In the rows below, starting with the line containing "Question: Among these" and going through the line containing "What are the", swap "objects" for "items" and leave everything else unchanged. Give only those lines back, without the pictures.
Segment Start: SUPPLIED INFORMATION
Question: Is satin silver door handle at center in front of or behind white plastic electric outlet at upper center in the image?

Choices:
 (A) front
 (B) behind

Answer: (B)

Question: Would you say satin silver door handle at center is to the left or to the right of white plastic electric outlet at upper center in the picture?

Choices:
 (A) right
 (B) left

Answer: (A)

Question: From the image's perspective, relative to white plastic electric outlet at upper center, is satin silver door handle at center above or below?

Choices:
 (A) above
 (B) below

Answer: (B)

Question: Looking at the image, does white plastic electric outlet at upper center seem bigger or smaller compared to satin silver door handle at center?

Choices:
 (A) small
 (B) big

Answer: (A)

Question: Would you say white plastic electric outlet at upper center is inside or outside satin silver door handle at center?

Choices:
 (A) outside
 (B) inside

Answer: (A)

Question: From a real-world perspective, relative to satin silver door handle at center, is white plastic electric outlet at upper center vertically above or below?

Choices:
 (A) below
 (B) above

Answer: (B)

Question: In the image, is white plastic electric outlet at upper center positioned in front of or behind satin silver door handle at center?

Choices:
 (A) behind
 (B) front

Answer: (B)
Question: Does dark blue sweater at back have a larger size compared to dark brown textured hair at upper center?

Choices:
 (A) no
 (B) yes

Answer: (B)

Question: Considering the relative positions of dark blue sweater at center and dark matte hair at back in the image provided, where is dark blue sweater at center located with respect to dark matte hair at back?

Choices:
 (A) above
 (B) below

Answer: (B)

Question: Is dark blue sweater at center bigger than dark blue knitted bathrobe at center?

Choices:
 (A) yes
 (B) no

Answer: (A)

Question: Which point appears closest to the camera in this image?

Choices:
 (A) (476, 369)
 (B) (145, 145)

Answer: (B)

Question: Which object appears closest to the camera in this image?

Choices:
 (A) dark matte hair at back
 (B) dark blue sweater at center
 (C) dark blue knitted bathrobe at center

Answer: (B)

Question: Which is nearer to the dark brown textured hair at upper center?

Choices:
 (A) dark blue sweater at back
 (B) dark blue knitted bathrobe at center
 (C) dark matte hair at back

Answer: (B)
Segment End: SUPPLIED INFORMATION
Segment Start: SUPPLIED INFORMATION
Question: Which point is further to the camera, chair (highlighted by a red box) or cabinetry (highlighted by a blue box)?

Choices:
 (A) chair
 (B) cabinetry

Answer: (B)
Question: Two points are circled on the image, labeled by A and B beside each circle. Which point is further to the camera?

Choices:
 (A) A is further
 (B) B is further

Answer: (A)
Segment End: SUPPLIED INFORMATION
Segment Start: SUPPLIED INFORMATION
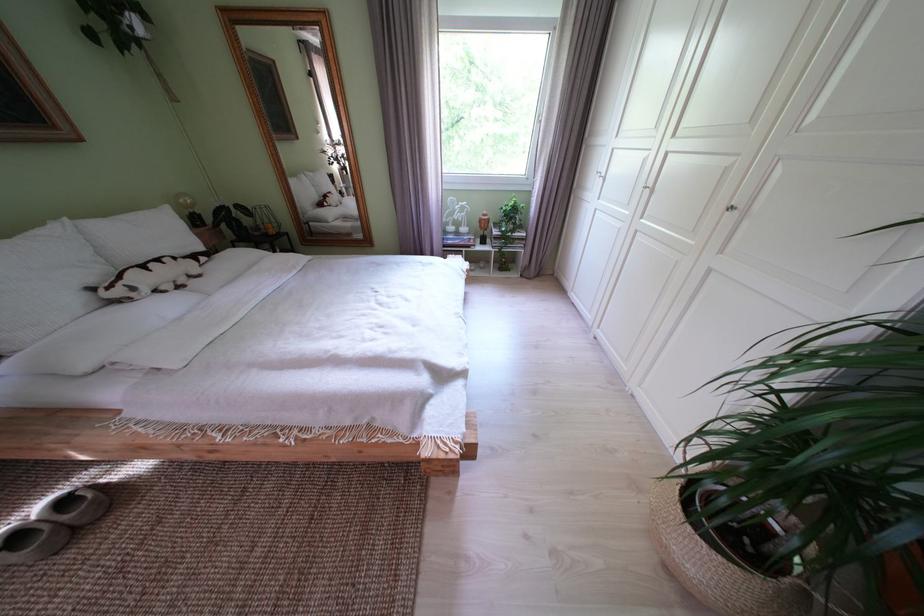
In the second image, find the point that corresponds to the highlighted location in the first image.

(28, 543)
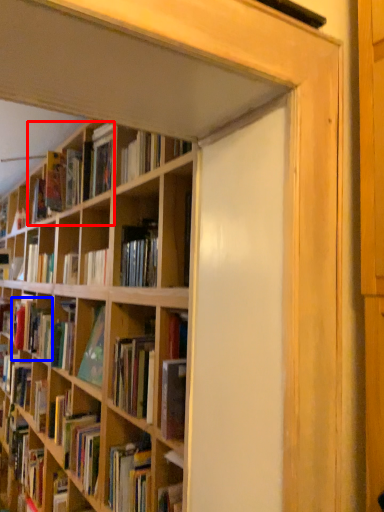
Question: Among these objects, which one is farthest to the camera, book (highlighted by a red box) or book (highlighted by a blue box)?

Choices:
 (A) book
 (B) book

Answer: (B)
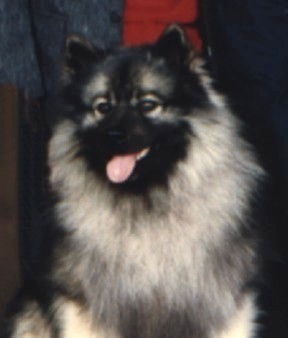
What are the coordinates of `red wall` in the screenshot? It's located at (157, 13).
Segment End: SUPPLIED INFORMATION
TASK OUTPUT
Question: Among these items, which one is farthest to the camera, book (highlighted by a red box) or book (highlighted by a blue box)?

Choices:
 (A) book
 (B) book

Answer: (B)
What are the coordinates of `red wall` in the screenshot? It's located at (157, 13).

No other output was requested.